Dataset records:
_ _ _ _
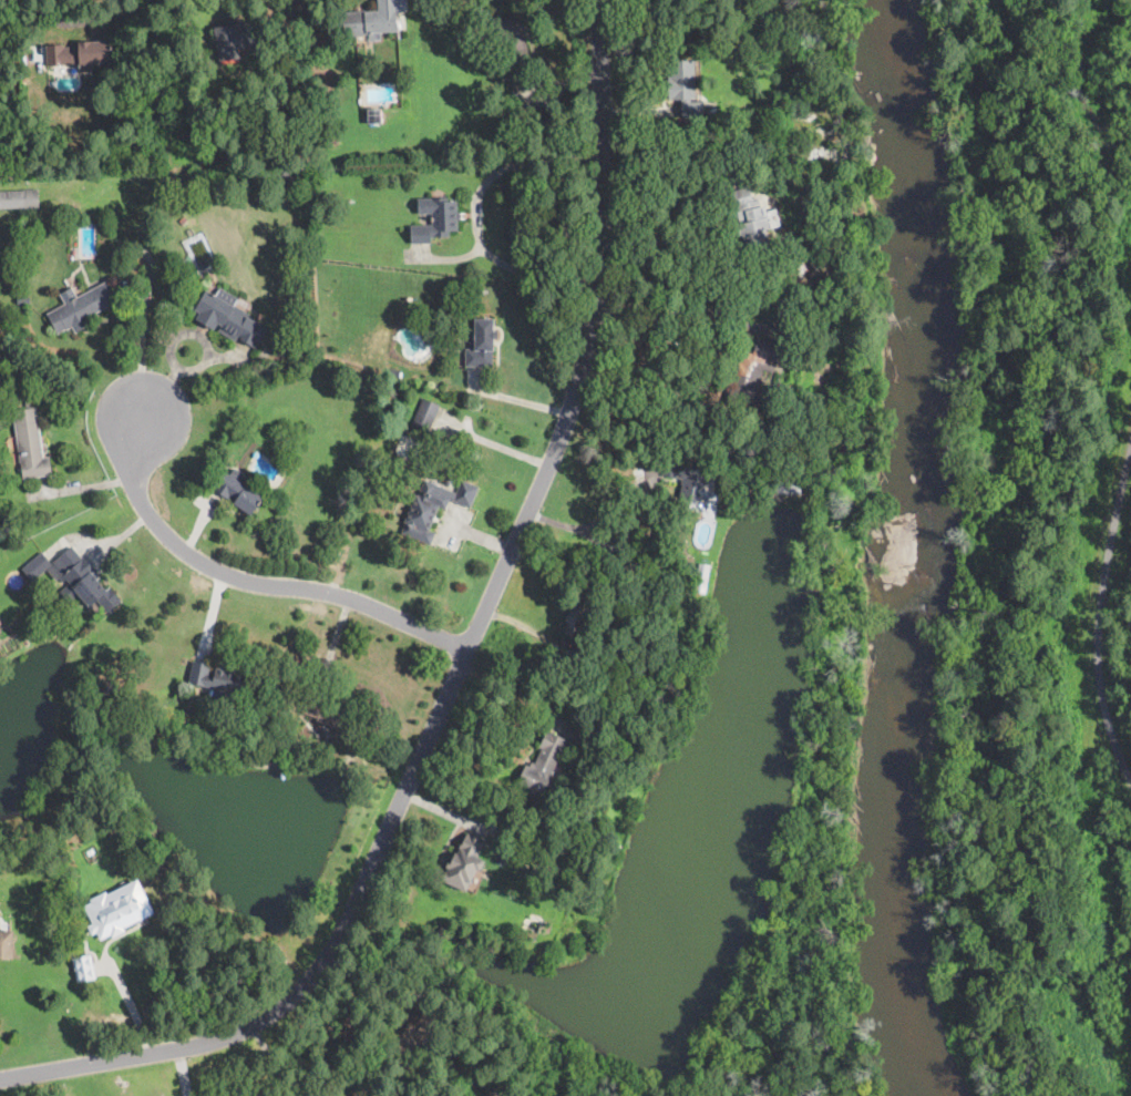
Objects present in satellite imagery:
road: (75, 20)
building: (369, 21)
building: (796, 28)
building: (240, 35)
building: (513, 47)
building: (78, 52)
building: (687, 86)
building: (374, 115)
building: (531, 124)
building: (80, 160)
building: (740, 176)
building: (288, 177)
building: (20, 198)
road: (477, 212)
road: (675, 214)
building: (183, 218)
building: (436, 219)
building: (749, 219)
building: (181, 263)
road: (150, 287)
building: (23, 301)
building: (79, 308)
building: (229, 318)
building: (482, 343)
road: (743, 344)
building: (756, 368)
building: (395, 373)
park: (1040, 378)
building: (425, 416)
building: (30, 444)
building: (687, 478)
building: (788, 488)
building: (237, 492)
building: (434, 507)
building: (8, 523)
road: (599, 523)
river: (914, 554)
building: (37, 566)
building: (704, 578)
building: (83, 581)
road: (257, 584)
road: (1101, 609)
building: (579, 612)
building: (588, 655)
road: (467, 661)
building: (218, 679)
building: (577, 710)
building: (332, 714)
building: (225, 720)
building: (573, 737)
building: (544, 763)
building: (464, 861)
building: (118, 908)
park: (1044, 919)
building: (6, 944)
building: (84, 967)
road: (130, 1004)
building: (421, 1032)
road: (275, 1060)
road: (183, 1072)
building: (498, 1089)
_ _ _ _
Please set down each entry word for word, without its images.

Objects present in satellite imagery:
road: (75, 20)
building: (369, 21)
building: (796, 28)
building: (240, 35)
building: (513, 47)
building: (78, 52)
building: (687, 86)
building: (374, 115)
building: (531, 124)
building: (80, 160)
building: (740, 176)
building: (288, 177)
building: (20, 198)
road: (477, 212)
road: (675, 214)
building: (183, 218)
building: (436, 219)
building: (749, 219)
building: (181, 263)
road: (150, 287)
building: (23, 301)
building: (79, 308)
building: (229, 318)
building: (482, 343)
road: (743, 344)
building: (756, 368)
building: (395, 373)
park: (1040, 378)
building: (425, 416)
building: (30, 444)
building: (687, 478)
building: (788, 488)
building: (237, 492)
building: (434, 507)
building: (8, 523)
road: (599, 523)
river: (914, 554)
building: (37, 566)
building: (704, 578)
building: (83, 581)
road: (257, 584)
road: (1101, 609)
building: (579, 612)
building: (588, 655)
road: (467, 661)
building: (218, 679)
building: (577, 710)
building: (332, 714)
building: (225, 720)
building: (573, 737)
building: (544, 763)
building: (464, 861)
building: (118, 908)
park: (1044, 919)
building: (6, 944)
building: (84, 967)
road: (130, 1004)
building: (421, 1032)
road: (275, 1060)
road: (183, 1072)
building: (498, 1089)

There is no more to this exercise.